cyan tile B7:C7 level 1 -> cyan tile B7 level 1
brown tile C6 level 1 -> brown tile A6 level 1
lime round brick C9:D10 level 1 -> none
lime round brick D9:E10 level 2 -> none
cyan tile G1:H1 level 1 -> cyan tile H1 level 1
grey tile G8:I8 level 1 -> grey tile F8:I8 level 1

...

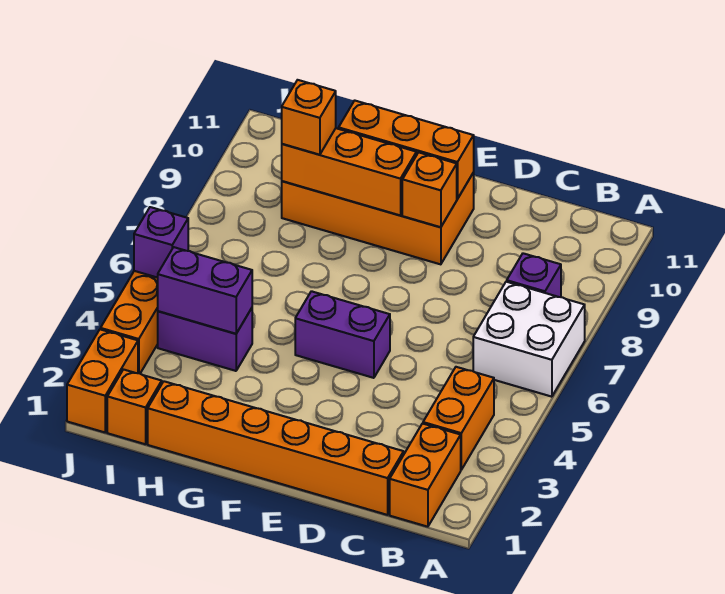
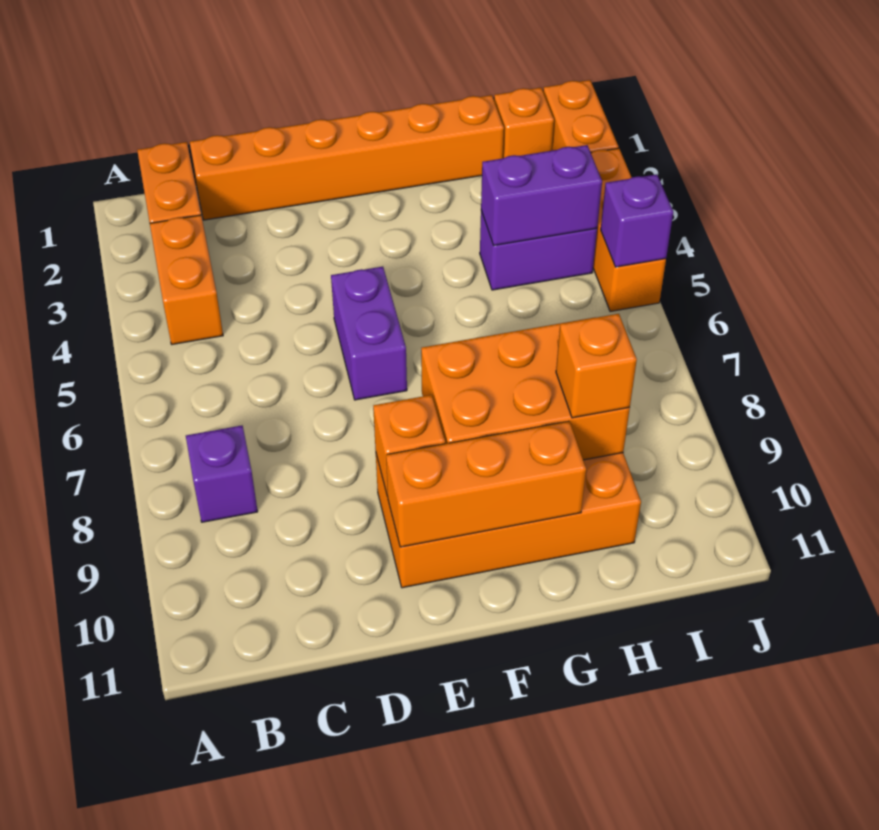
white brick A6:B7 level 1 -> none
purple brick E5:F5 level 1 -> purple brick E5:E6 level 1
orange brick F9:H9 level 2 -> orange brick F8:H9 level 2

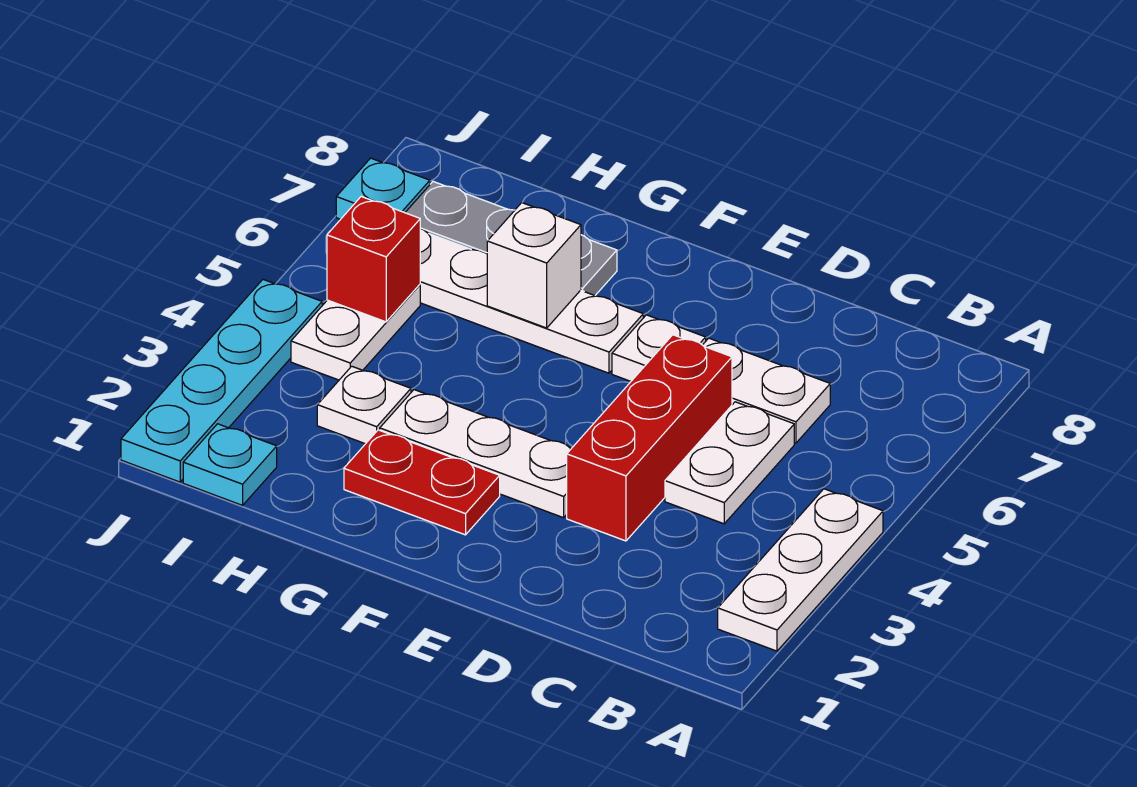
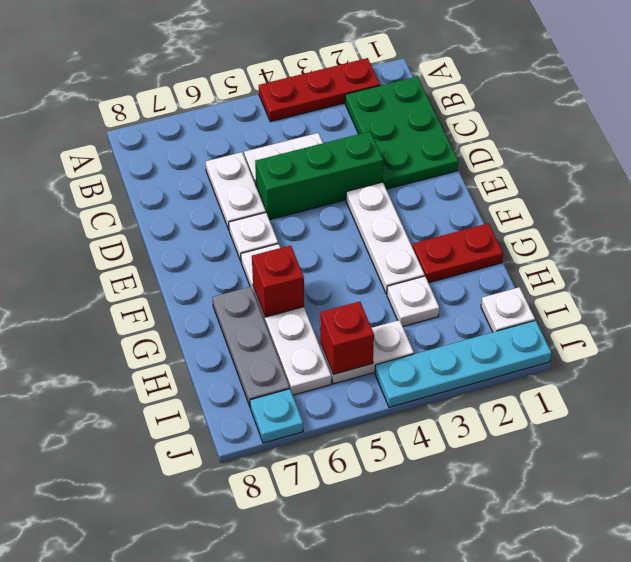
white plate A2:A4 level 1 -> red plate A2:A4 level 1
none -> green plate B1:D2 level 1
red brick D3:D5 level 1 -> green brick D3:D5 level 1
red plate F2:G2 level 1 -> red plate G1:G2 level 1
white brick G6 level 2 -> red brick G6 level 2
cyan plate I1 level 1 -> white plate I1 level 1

--

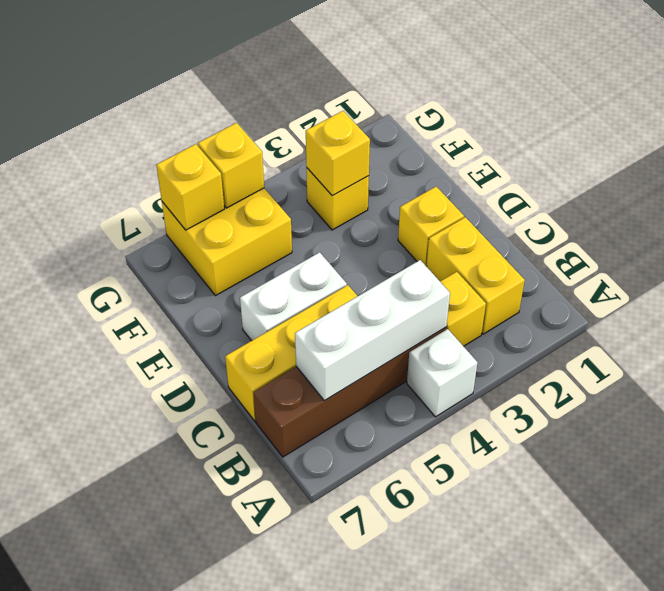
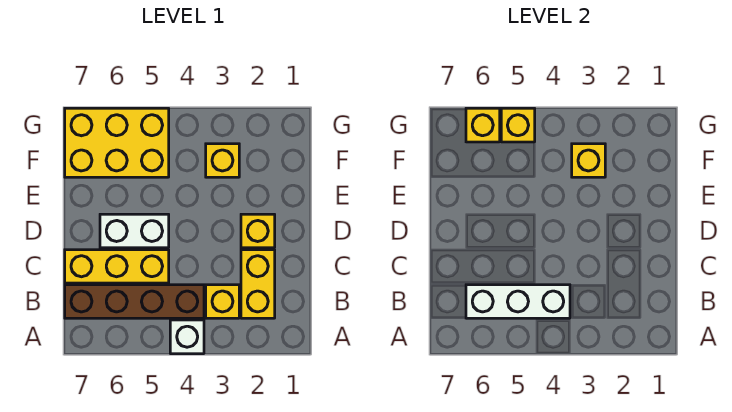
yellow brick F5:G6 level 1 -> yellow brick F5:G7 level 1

Your instructions ▸
All that is needed is the exact run of lines above from the line containing "white plate A2:A4" through the line containing "cyan plate I1", both of them included.

Result of this exercise ▸
white plate A2:A4 level 1 -> red plate A2:A4 level 1
none -> green plate B1:D2 level 1
red brick D3:D5 level 1 -> green brick D3:D5 level 1
red plate F2:G2 level 1 -> red plate G1:G2 level 1
white brick G6 level 2 -> red brick G6 level 2
cyan plate I1 level 1 -> white plate I1 level 1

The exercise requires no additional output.